In the copy, include all of the listing exactly and none of its pictures.

(GIVEN MATERIAL)
+--

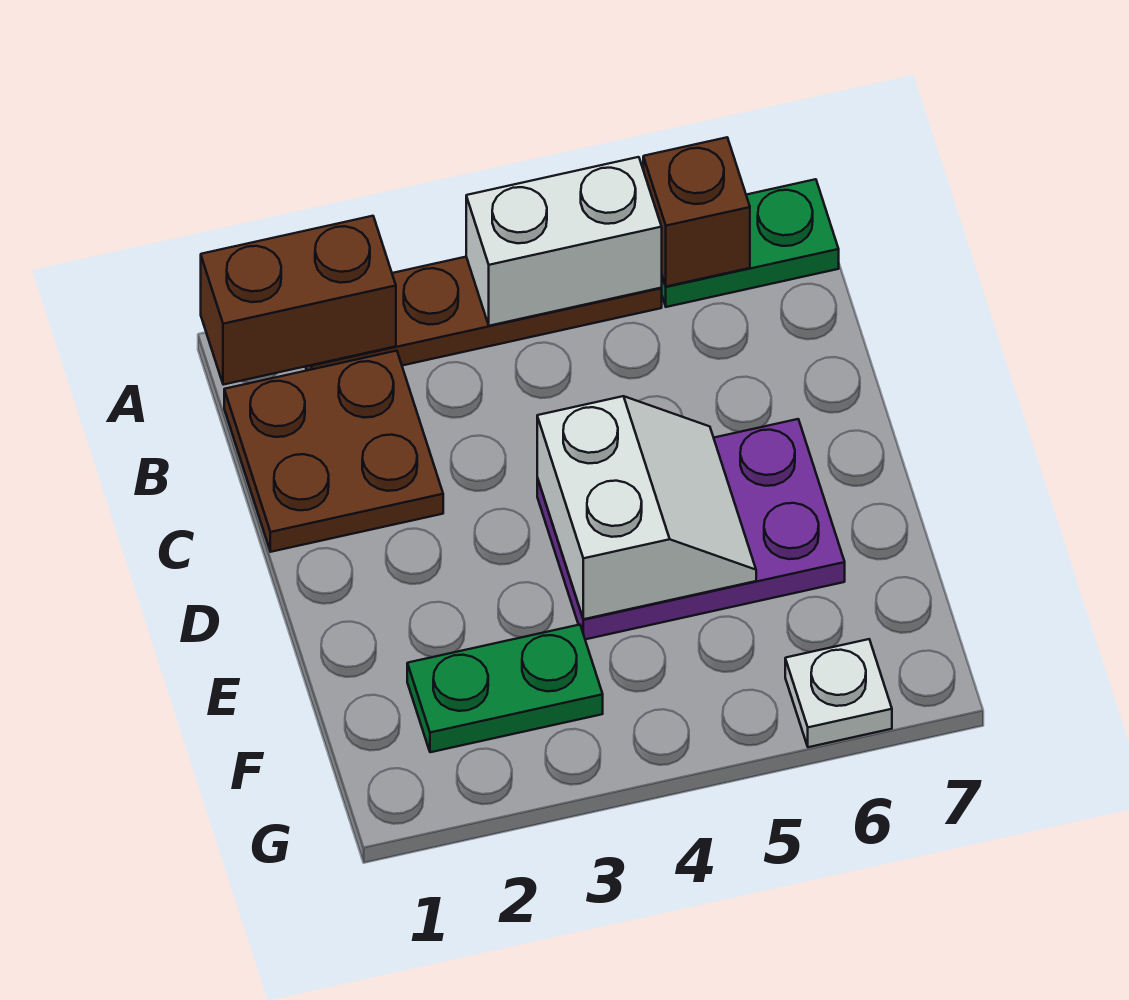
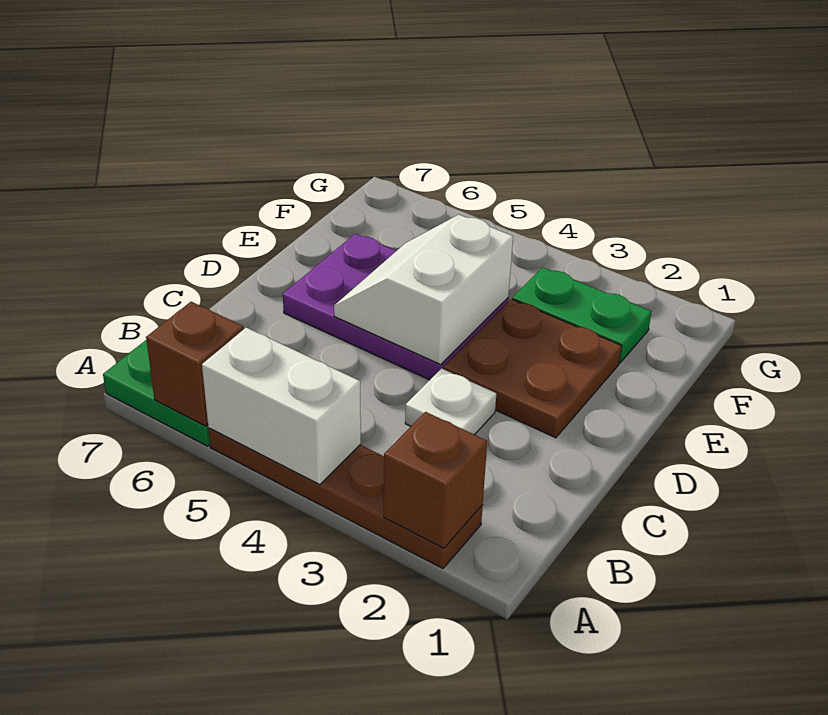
brown brick A1:A2 level 2 -> brown brick A2 level 2
brown plate B1:C2 level 1 -> brown plate D2:E3 level 1
white plate G6 level 1 -> white plate C3 level 1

+--

(EXERCISE RESPONSE)
brown brick A1:A2 level 2 -> brown brick A2 level 2
brown plate B1:C2 level 1 -> brown plate D2:E3 level 1
white plate G6 level 1 -> white plate C3 level 1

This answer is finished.